=== Exercise brief ===
Your reply should reproduce each entry exactly and contain no pictures.

Before-and-after change records
= = = = =

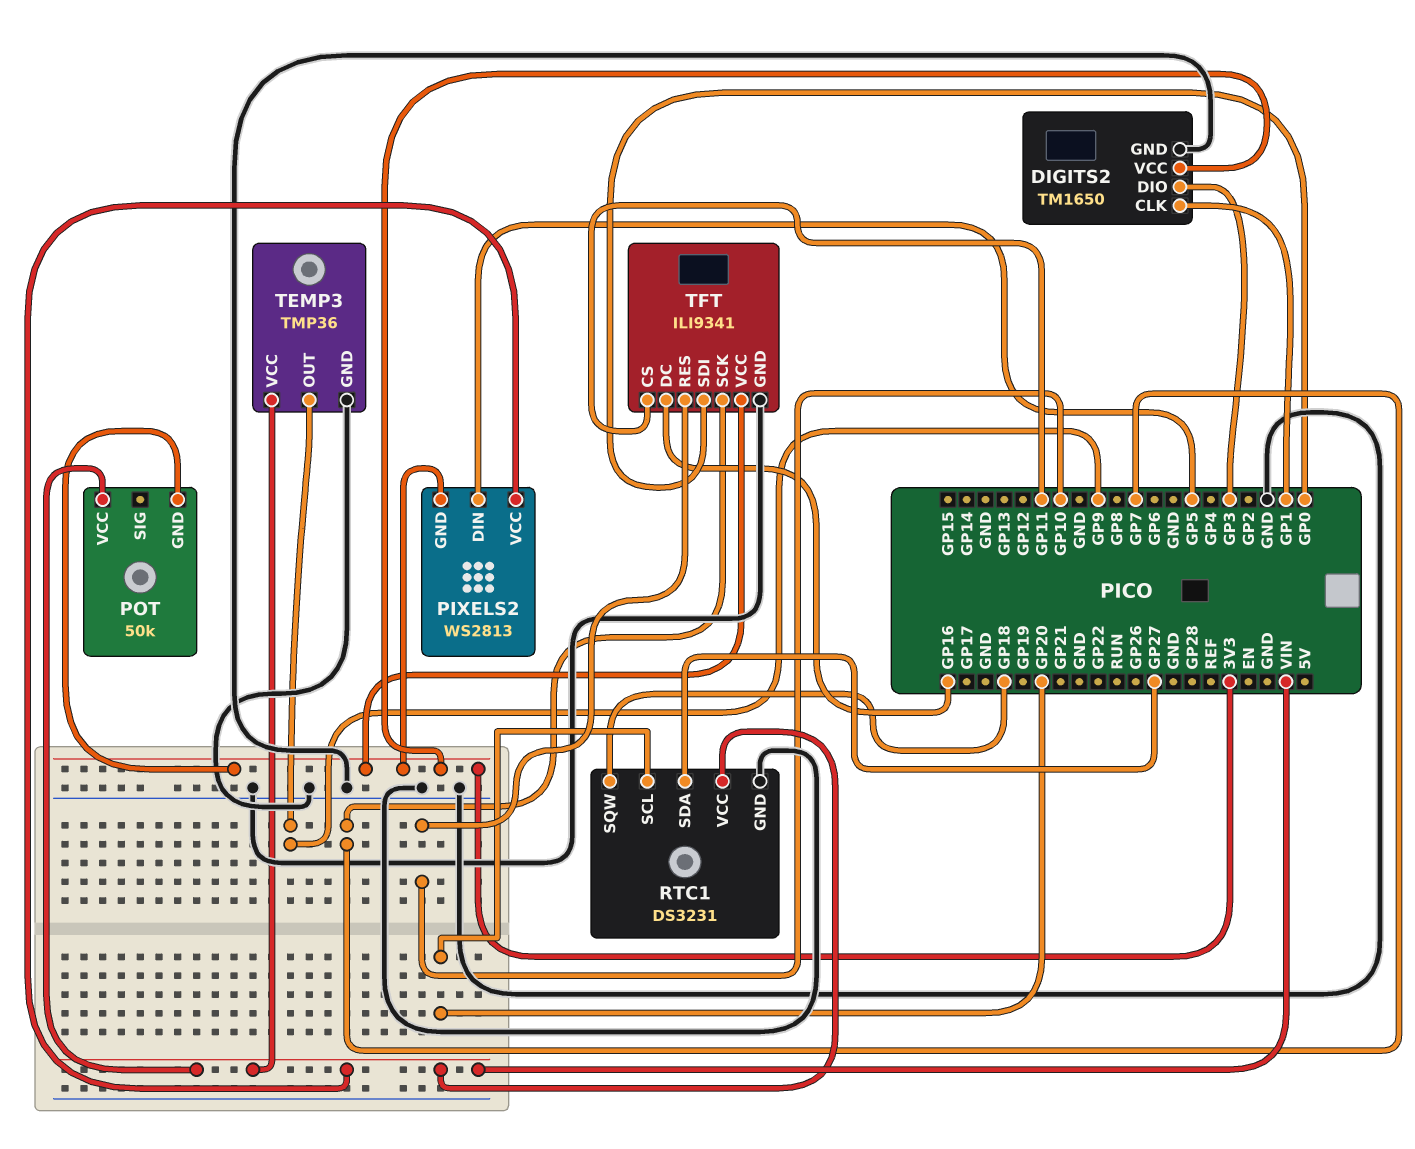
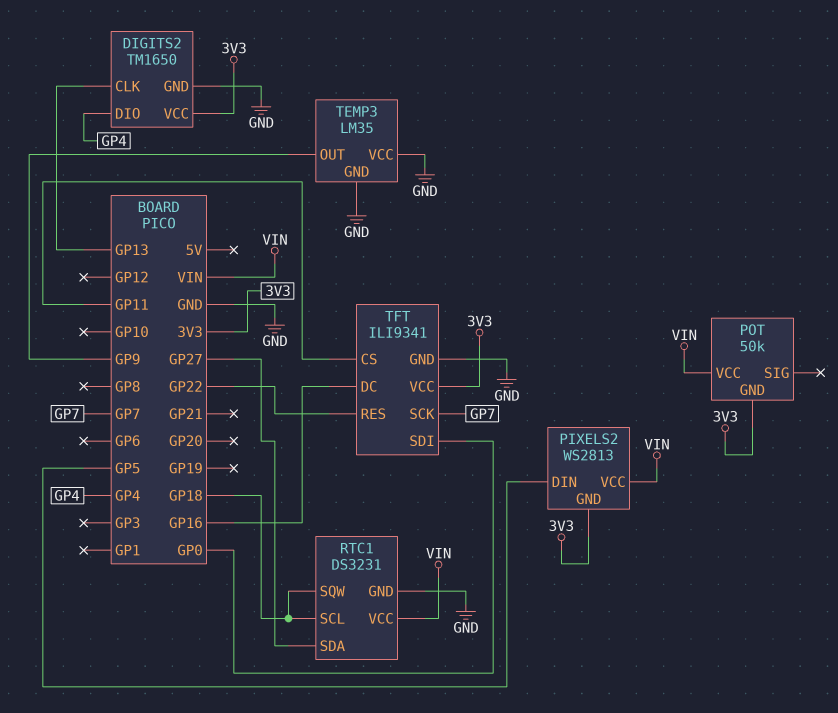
DIGITS2 pin CLK: GP1 -> GP13
DIGITS2 pin DIO: GP3 -> GP4
RTC1 pin SCL: GP20 -> GP18
TEMP3: TMP36 -> LM35
TEMP3 pin VCC: VIN -> GND
TFT pin RES: GP10 -> GP22

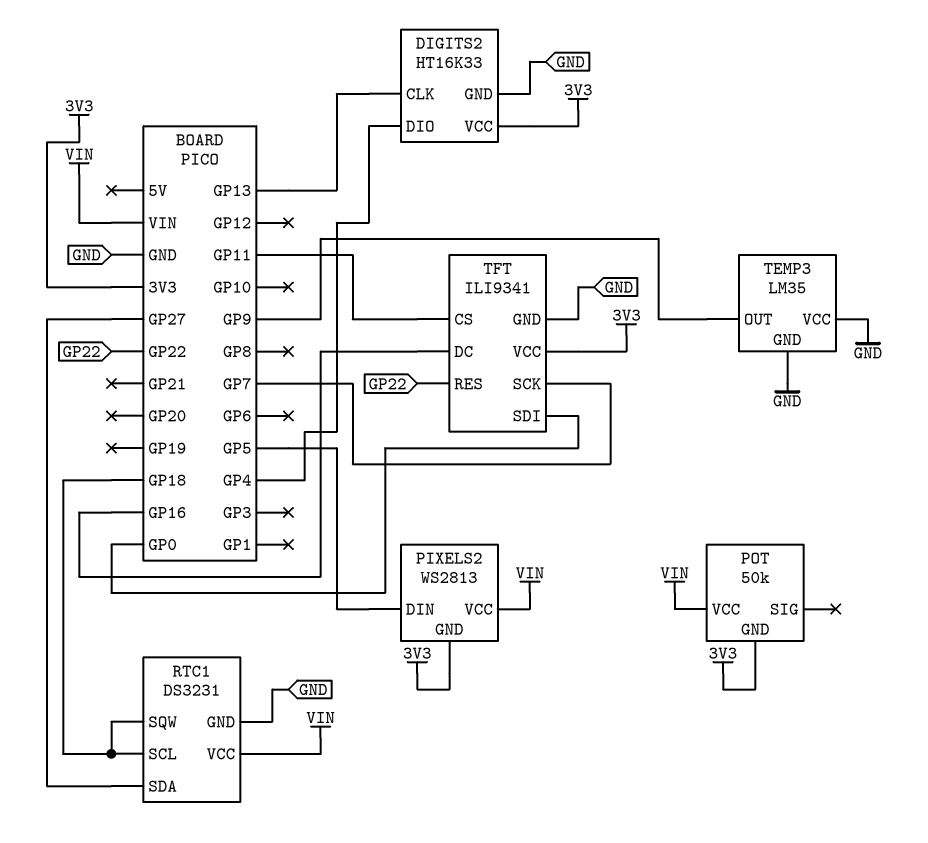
DIGITS2: TM1650 -> HT16K33

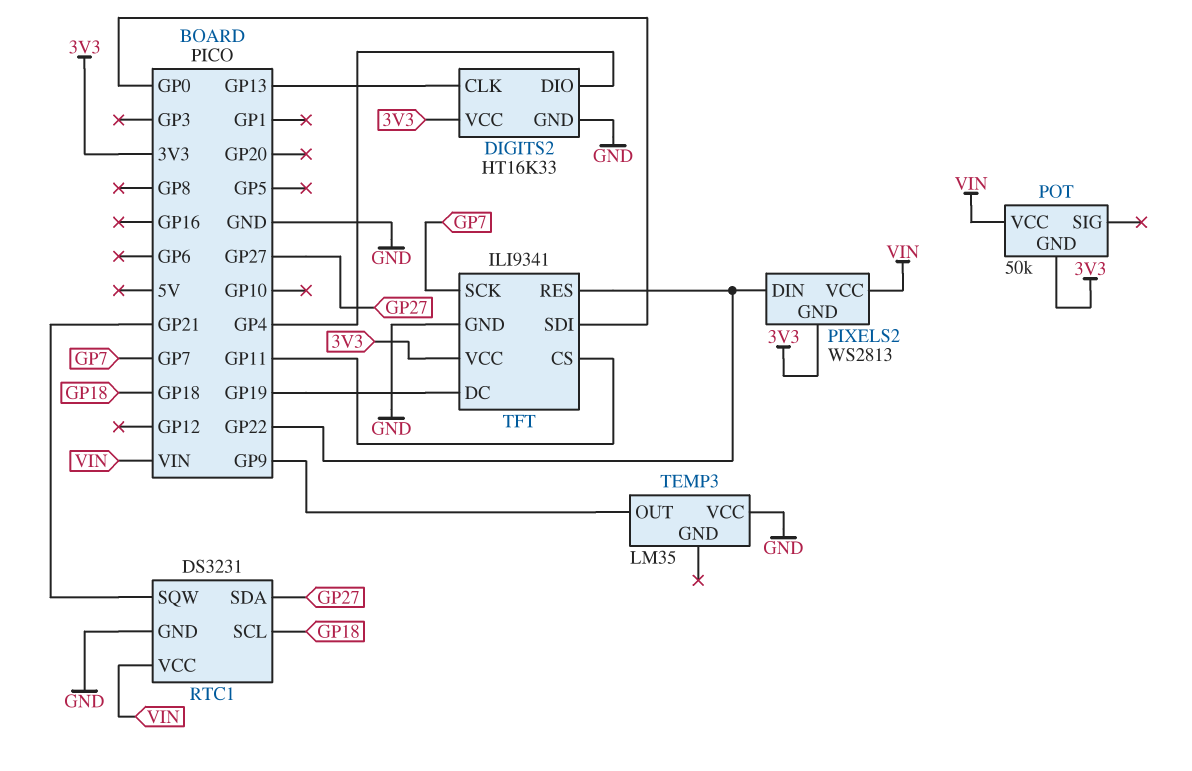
PIXELS2 pin DIN: GP5 -> GP22
RTC1 pin SQW: GP18 -> GP21
TEMP3 pin GND: GND -> none
TFT pin DC: GP16 -> GP19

= = = = =

=== Output of the task ===
DIGITS2 pin CLK: GP1 -> GP13
DIGITS2 pin DIO: GP3 -> GP4
RTC1 pin SCL: GP20 -> GP18
TEMP3: TMP36 -> LM35
TEMP3 pin VCC: VIN -> GND
TFT pin RES: GP10 -> GP22

DIGITS2: TM1650 -> HT16K33

PIXELS2 pin DIN: GP5 -> GP22
RTC1 pin SQW: GP18 -> GP21
TEMP3 pin GND: GND -> none
TFT pin DC: GP16 -> GP19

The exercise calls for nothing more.